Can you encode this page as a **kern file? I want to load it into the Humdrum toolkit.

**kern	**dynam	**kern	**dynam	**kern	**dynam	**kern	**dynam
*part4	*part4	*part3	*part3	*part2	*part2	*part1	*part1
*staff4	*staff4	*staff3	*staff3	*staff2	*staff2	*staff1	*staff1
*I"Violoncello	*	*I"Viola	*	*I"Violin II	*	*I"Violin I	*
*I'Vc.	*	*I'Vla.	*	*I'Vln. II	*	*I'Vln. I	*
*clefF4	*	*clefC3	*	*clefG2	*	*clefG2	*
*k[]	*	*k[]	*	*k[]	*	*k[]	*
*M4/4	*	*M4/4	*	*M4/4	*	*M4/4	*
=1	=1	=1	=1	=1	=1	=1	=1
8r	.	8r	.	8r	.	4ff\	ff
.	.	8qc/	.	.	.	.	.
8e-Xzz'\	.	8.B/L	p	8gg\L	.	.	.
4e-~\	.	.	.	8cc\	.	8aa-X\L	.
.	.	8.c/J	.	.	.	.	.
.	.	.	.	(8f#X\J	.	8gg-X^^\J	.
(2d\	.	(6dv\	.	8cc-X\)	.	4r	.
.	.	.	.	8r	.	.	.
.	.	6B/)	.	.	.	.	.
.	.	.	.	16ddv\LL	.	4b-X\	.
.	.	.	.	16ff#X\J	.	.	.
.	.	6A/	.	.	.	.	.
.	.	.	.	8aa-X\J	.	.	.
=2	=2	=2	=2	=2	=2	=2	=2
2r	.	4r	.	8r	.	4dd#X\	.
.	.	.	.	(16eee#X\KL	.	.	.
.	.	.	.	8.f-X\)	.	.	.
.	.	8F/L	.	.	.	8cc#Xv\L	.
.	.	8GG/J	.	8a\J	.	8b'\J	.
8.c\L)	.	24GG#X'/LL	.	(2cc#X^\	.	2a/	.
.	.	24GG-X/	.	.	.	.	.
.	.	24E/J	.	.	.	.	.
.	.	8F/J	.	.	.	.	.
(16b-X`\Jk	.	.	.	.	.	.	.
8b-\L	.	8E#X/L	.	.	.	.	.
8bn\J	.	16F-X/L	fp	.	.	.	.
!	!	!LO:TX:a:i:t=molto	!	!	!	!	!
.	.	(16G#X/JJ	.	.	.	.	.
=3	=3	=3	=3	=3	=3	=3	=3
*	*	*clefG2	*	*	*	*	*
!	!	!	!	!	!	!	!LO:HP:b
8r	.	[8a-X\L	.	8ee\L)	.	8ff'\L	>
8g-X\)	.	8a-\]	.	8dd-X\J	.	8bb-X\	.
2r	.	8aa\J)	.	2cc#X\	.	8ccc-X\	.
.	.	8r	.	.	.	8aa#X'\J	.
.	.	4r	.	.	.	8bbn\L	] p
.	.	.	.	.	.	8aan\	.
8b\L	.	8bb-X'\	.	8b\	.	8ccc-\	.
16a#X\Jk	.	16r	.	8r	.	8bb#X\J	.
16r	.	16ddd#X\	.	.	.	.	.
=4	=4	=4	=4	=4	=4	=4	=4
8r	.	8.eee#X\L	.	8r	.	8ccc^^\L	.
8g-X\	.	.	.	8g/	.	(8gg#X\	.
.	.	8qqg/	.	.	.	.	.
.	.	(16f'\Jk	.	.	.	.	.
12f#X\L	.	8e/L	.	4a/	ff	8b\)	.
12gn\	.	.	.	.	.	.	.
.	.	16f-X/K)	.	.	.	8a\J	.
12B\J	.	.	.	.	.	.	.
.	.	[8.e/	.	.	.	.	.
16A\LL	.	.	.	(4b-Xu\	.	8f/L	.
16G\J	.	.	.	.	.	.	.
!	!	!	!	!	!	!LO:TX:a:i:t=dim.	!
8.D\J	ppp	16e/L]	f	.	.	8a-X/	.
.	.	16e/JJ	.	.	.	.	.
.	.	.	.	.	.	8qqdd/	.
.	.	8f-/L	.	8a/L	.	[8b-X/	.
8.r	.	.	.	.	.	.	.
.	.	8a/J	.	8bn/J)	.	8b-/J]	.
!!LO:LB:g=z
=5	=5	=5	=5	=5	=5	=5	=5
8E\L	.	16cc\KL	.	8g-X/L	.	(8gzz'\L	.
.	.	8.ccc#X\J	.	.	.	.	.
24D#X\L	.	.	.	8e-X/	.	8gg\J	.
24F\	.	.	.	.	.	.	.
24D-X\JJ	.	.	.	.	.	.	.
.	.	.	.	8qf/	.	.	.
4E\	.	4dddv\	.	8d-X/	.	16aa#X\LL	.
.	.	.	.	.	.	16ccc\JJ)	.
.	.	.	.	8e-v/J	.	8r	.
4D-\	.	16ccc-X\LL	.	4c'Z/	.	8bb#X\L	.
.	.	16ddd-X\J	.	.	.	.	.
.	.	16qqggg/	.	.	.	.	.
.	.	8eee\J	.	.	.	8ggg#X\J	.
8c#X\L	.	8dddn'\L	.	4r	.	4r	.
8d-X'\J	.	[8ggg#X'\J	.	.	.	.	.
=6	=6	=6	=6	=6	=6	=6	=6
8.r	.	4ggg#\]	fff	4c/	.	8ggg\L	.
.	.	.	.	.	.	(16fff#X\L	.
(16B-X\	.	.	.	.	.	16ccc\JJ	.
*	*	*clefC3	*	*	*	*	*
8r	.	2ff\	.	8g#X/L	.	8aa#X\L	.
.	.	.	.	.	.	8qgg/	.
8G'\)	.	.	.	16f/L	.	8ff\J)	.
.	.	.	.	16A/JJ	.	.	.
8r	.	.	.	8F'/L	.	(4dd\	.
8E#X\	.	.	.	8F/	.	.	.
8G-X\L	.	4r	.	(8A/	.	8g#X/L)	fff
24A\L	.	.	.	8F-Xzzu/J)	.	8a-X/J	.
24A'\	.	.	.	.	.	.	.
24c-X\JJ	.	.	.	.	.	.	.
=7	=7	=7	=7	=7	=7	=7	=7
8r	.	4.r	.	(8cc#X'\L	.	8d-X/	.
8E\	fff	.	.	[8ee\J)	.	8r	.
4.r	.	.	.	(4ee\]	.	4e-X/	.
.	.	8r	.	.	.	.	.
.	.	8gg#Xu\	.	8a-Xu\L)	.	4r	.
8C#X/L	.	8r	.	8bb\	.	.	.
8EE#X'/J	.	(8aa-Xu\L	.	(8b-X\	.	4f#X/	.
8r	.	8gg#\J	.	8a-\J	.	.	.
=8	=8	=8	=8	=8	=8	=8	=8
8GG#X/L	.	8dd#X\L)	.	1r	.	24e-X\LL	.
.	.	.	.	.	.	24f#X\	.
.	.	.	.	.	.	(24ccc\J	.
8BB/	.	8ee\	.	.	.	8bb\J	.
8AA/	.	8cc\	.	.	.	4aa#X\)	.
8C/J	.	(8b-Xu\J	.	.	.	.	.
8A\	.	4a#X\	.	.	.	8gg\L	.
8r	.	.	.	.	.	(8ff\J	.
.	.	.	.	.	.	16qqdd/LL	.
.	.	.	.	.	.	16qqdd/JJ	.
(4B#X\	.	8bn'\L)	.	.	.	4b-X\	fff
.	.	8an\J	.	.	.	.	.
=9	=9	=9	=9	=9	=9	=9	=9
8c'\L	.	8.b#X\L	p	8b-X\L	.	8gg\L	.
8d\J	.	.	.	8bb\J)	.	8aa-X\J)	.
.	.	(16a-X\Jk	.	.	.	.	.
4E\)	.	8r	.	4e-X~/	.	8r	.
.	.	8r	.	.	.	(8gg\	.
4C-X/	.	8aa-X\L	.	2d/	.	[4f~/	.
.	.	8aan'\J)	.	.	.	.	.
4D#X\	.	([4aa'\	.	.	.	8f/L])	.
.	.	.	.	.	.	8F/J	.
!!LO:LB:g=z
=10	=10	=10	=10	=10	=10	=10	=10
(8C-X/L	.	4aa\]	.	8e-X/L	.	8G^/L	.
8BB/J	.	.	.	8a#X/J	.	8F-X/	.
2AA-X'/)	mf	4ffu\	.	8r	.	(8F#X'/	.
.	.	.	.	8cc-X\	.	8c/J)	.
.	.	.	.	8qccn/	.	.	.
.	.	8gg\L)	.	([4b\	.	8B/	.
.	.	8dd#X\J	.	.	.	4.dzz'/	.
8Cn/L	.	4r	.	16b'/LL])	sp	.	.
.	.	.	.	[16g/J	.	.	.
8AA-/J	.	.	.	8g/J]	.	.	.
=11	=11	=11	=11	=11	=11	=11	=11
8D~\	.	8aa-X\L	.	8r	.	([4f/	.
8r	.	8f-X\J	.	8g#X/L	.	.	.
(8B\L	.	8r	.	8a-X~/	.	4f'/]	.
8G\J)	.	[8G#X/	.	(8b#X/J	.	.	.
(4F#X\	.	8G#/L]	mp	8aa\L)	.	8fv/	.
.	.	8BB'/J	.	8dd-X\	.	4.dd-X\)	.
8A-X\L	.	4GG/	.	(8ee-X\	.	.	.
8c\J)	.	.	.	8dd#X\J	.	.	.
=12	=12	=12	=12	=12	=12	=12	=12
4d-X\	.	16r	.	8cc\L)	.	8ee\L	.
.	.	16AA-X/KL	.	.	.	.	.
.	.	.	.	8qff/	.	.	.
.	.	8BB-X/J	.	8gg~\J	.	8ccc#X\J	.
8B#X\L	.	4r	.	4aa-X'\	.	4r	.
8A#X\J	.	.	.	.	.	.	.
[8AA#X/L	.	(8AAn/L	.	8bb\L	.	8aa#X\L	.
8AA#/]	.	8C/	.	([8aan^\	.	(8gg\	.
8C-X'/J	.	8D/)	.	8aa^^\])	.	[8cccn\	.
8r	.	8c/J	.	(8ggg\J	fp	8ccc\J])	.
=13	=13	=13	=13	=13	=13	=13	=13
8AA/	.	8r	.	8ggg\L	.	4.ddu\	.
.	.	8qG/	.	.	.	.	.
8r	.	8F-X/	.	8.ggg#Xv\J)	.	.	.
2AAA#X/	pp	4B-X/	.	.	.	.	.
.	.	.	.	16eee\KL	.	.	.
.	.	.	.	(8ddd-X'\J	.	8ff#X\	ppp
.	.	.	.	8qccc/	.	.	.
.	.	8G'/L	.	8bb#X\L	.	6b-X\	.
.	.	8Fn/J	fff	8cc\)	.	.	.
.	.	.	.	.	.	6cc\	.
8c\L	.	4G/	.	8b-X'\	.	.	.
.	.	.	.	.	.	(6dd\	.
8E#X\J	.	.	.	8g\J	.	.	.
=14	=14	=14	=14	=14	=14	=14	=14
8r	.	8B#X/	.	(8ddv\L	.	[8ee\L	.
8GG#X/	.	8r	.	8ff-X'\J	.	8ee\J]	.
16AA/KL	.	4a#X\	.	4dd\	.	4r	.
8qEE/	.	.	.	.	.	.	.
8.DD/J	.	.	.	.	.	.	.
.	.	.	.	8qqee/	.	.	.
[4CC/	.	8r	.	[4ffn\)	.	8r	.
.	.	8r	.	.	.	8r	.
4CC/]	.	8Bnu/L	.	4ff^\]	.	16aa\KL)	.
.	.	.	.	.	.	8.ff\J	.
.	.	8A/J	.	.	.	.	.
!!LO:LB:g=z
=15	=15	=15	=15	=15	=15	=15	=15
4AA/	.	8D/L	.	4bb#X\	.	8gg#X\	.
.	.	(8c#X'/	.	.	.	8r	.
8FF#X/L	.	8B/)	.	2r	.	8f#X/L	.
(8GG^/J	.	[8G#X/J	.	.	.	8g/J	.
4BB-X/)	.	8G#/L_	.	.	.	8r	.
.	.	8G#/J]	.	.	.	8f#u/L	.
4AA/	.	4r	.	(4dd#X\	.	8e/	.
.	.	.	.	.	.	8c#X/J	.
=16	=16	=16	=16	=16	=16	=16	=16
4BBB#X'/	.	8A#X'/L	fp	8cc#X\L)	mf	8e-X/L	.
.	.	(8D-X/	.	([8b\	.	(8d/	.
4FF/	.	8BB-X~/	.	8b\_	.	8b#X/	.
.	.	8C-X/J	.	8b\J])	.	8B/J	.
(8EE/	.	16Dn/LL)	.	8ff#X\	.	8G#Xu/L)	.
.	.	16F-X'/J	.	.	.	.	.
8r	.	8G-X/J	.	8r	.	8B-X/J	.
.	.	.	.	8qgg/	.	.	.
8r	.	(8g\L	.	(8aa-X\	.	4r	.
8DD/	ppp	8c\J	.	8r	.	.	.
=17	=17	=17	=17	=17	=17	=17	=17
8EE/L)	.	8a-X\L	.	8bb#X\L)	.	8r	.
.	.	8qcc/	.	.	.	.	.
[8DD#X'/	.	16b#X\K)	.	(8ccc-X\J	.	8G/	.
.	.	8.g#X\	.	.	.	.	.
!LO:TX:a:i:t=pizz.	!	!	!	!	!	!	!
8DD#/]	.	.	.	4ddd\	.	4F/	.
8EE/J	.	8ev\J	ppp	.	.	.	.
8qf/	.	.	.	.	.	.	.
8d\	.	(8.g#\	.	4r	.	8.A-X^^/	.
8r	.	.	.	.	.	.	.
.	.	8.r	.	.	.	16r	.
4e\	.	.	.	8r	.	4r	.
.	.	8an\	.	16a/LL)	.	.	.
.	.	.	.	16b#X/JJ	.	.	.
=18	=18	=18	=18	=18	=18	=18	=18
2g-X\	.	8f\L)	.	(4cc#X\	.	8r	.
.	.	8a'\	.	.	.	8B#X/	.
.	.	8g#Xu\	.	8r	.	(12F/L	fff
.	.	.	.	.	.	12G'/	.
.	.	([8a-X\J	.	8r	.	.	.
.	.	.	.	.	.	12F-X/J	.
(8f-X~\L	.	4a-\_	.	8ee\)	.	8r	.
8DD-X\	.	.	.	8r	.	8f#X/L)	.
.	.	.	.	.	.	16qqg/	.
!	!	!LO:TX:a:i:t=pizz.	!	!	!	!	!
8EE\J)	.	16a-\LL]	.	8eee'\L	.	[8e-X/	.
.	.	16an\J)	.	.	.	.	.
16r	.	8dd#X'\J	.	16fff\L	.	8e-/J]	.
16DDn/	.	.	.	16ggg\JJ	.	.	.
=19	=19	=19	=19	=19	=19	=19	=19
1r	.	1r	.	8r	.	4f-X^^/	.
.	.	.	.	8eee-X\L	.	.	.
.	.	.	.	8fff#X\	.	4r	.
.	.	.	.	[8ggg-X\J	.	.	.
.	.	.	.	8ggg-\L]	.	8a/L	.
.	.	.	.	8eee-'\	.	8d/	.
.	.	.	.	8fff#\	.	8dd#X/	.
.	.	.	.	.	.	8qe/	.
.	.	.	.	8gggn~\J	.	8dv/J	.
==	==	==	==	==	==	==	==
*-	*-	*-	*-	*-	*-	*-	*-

-----

Report every line of the data above that contains the string "kern". Case counts.

Can you encode this page as a **kern file? I want to load it into the Humdrum toolkit.
**kern	**dynam	**kern	**dynam	**kern	**dynam	**kern	**dynam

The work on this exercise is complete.